Exercise:
From the material below, please set down exactly the lines starting with the one with "turquoise domino: 5 -> 6" and going on through the one with "white gift: 2 -> 3", without a single picture.

Dataset excerpts:

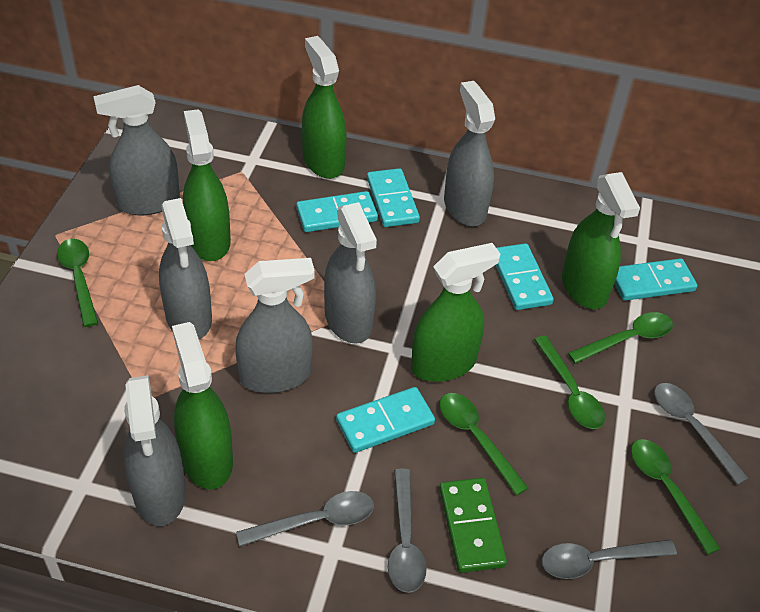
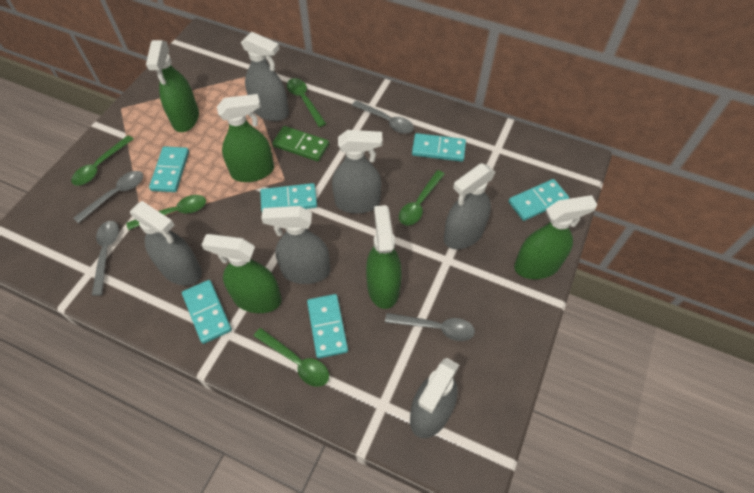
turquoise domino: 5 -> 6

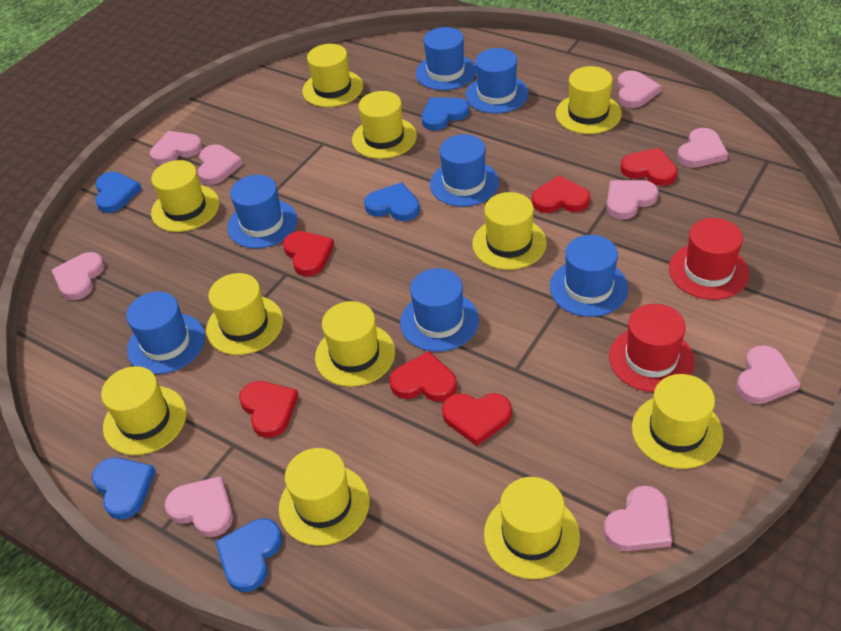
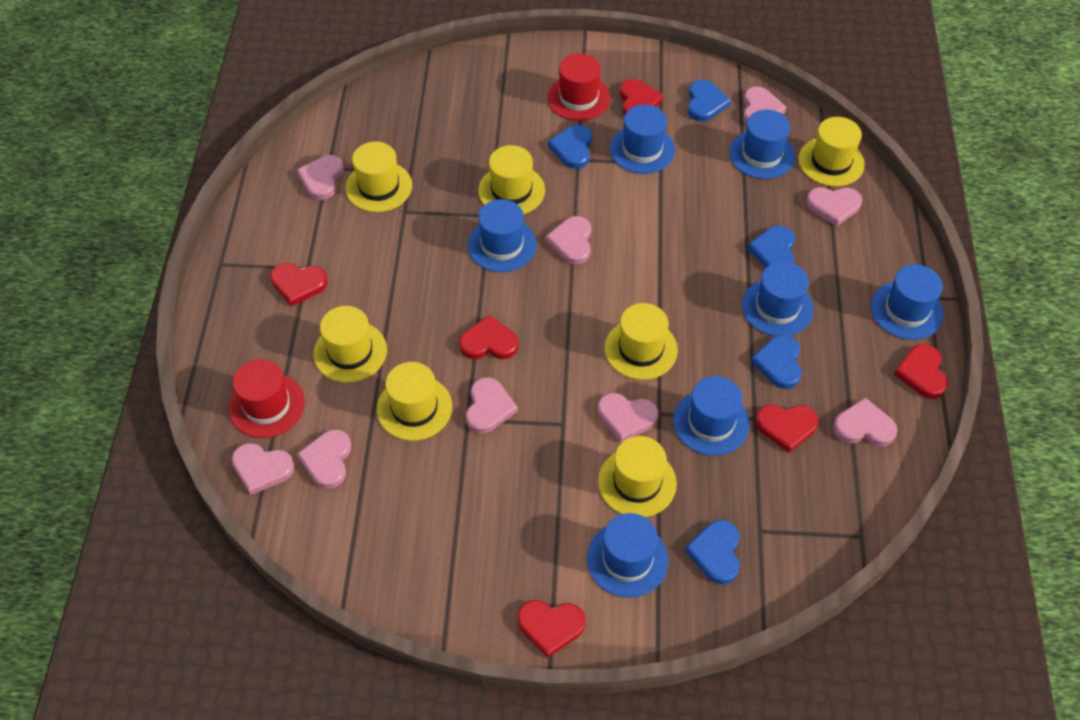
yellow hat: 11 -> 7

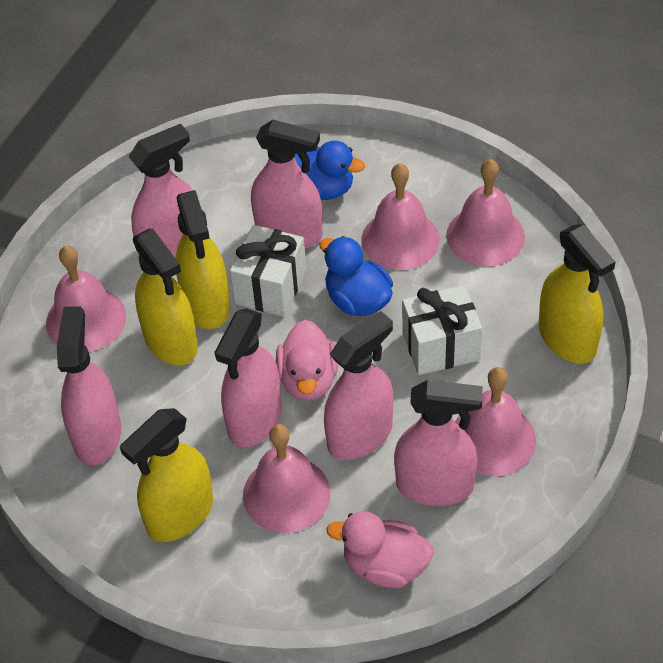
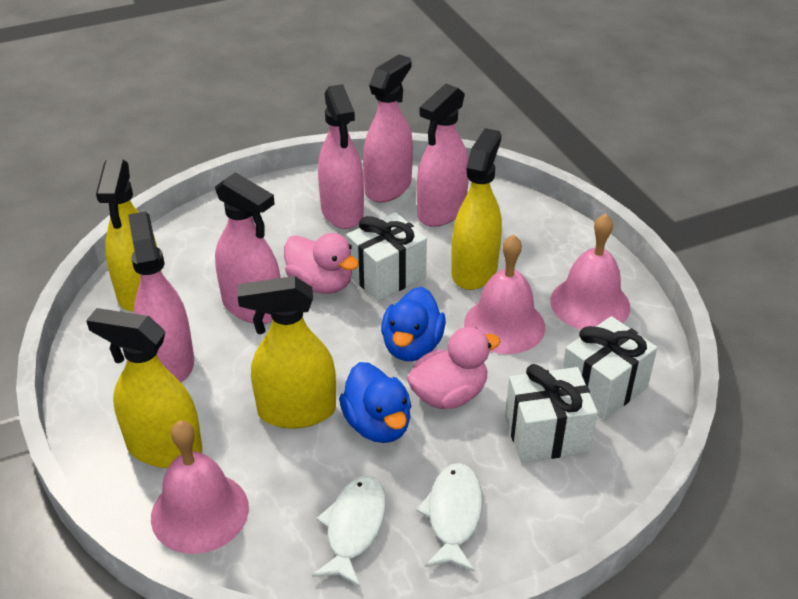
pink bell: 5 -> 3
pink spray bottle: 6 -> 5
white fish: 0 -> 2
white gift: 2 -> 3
...
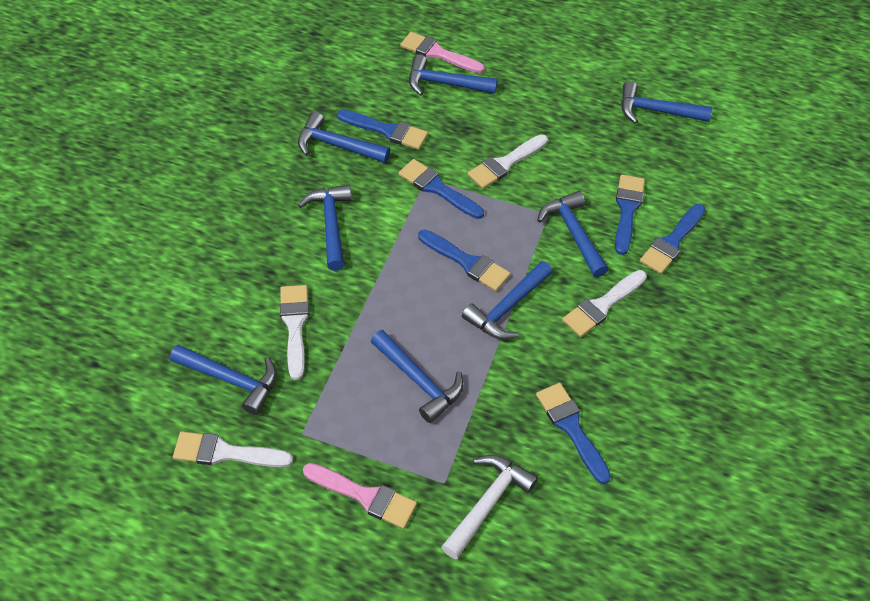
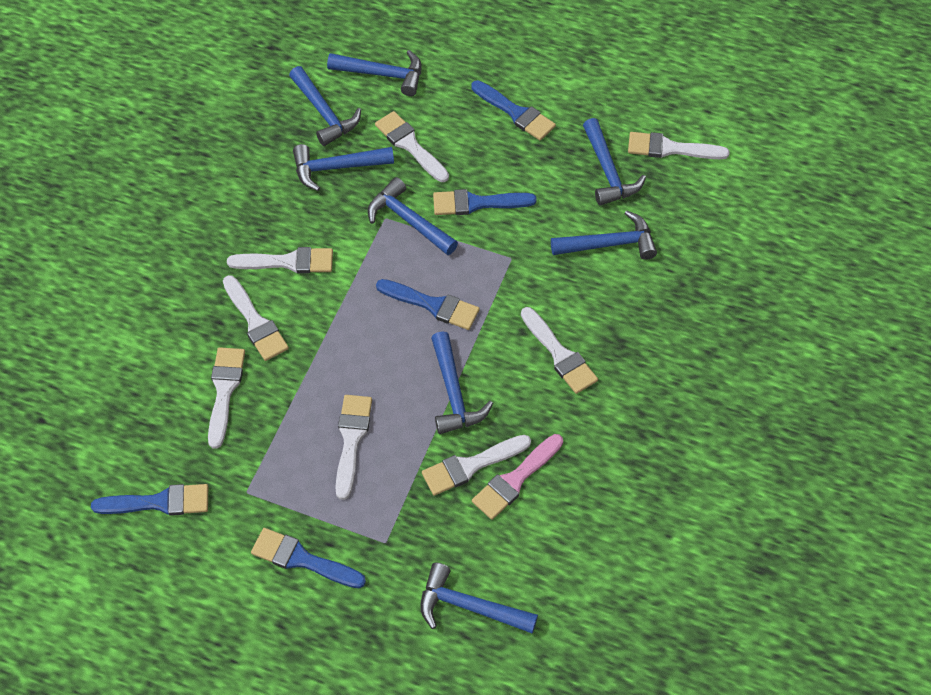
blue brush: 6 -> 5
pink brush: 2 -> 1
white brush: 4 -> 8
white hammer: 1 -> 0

Your solution:
turquoise domino: 5 -> 6

yellow hat: 11 -> 7

pink bell: 5 -> 3
pink spray bottle: 6 -> 5
white fish: 0 -> 2
white gift: 2 -> 3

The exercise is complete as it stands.